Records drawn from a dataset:

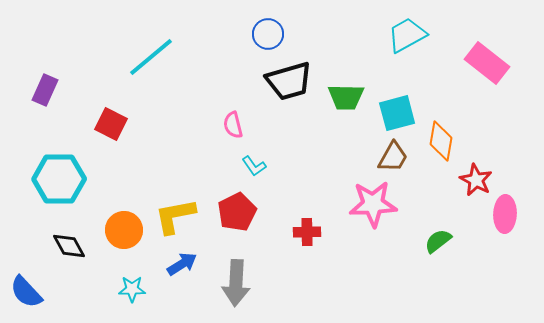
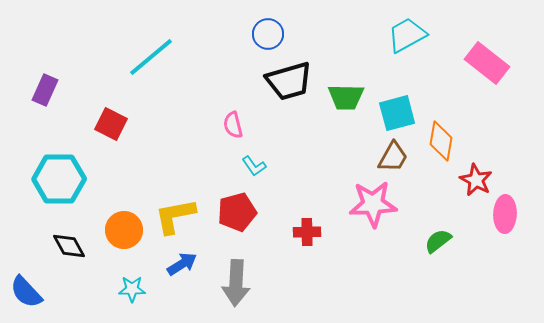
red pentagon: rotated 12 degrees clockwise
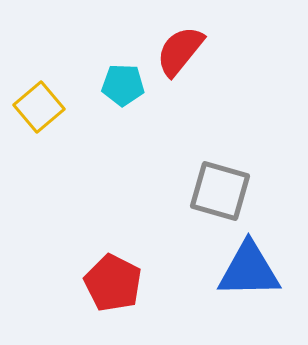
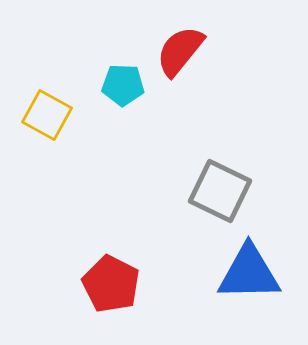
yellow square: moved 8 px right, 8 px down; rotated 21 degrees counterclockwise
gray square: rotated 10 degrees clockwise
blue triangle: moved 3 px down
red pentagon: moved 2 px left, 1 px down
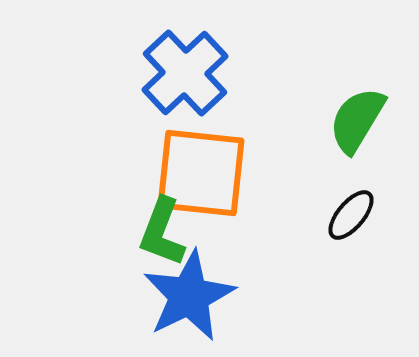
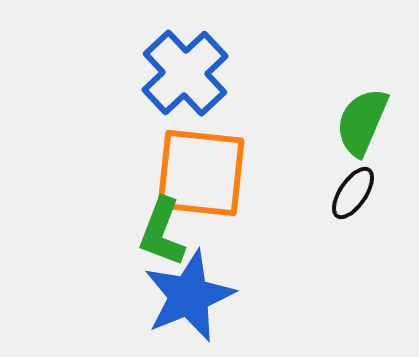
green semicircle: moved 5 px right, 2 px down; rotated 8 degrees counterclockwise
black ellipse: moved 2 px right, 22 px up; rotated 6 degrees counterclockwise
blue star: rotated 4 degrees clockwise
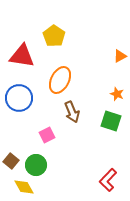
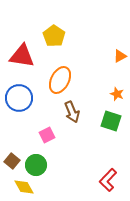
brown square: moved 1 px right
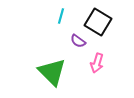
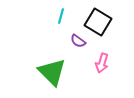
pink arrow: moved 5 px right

## What you have to do:
From the opening line of the entries, copy each line exactly until the line with "green semicircle: moved", which is copied as well; leave out pictures.

## Result of this exercise:
red pentagon: rotated 12 degrees clockwise
yellow square: moved 8 px right, 8 px down; rotated 21 degrees counterclockwise
gray square: rotated 10 degrees clockwise
blue triangle: moved 3 px down
red pentagon: moved 2 px left, 1 px down
green semicircle: moved 5 px right, 2 px down; rotated 8 degrees counterclockwise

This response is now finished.